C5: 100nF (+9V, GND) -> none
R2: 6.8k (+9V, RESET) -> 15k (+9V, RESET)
---
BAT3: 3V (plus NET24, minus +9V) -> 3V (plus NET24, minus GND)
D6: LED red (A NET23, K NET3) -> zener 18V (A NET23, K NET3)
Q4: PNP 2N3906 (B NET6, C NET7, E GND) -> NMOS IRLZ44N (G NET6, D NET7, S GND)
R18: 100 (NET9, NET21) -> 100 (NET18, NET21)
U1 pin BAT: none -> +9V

§ **The task**:
In the entries above, count every line containing the word "none". Write only the total.

§ **Written solution**:
2